* **What is needed**
What follows is a set of entries. Give them again exactly, without the pictures.

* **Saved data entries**
>>>
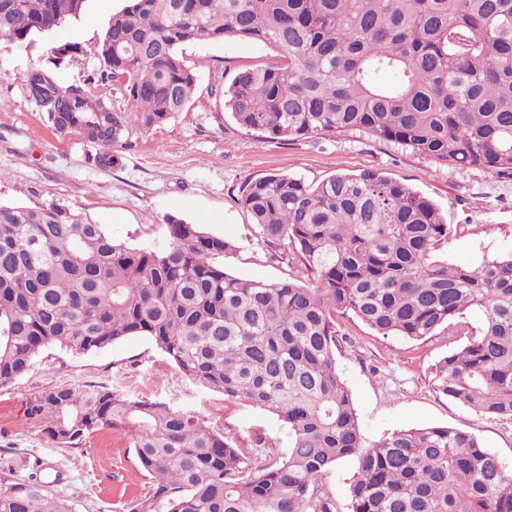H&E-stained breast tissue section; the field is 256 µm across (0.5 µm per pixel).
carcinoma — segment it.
<instances>
[{
	"instance_id": "1",
	"label": "carcinoma",
	"mask_w": 512,
	"mask_h": 512,
	"mask_svg": "<svg viewBox=\"0 0 512 512\" xmlns=\"http://www.w3.org/2000/svg\"><path fill=\"white\" fill-rule=\"evenodd\" d=\"M84 6L0 0V49ZM226 39L277 52L240 68L224 92V111L263 140L360 131L512 178V0H126L84 85L39 69L27 89L54 131H81L103 148L92 161L114 164L133 131L162 125L194 95L180 47ZM240 204L290 278L226 272L216 259L234 244L197 224L175 220L166 245L140 248L53 204L0 205V386L45 347L80 354L148 336L195 384L286 427L288 452L261 458L168 402L102 385L36 398L26 414L61 445L128 433L155 487L125 512H336L325 479L349 457V512H512V473L474 434L431 426L367 439L336 363L346 318L383 337L458 336L433 367L435 388L512 423V251L476 266L439 259L456 228L380 170L252 178ZM0 512L74 510L38 474L1 469Z\"/></svg>"
}]
</instances>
<<<
* **Complete answer**
H&E-stained breast tissue section; the field is 256 µm across (0.5 µm per pixel).
carcinoma — segment it.
<instances>
[{
	"instance_id": "1",
	"label": "carcinoma",
	"mask_w": 512,
	"mask_h": 512,
	"mask_svg": "<svg viewBox=\"0 0 512 512\" xmlns=\"http://www.w3.org/2000/svg\"><path fill=\"white\" fill-rule=\"evenodd\" d=\"M84 6L0 0V49ZM226 39L277 52L240 68L224 92V111L263 140L360 131L512 178V0H126L84 85L39 69L27 89L54 131H81L103 148L92 161L114 164L133 131L162 125L194 95L180 47ZM240 204L290 278L226 272L216 259L234 244L197 224L175 220L166 245L140 248L53 204L0 205V386L45 347L80 354L148 336L195 384L286 427L288 452L261 458L168 402L102 385L36 398L26 414L61 445L128 433L155 487L125 512H336L325 479L349 457V512H512V473L474 434L431 426L367 439L336 363L346 318L383 337L458 336L433 367L435 388L512 423V251L476 266L439 259L456 228L380 170L252 178ZM0 512L74 510L38 474L1 469Z\"/></svg>"
}]
</instances>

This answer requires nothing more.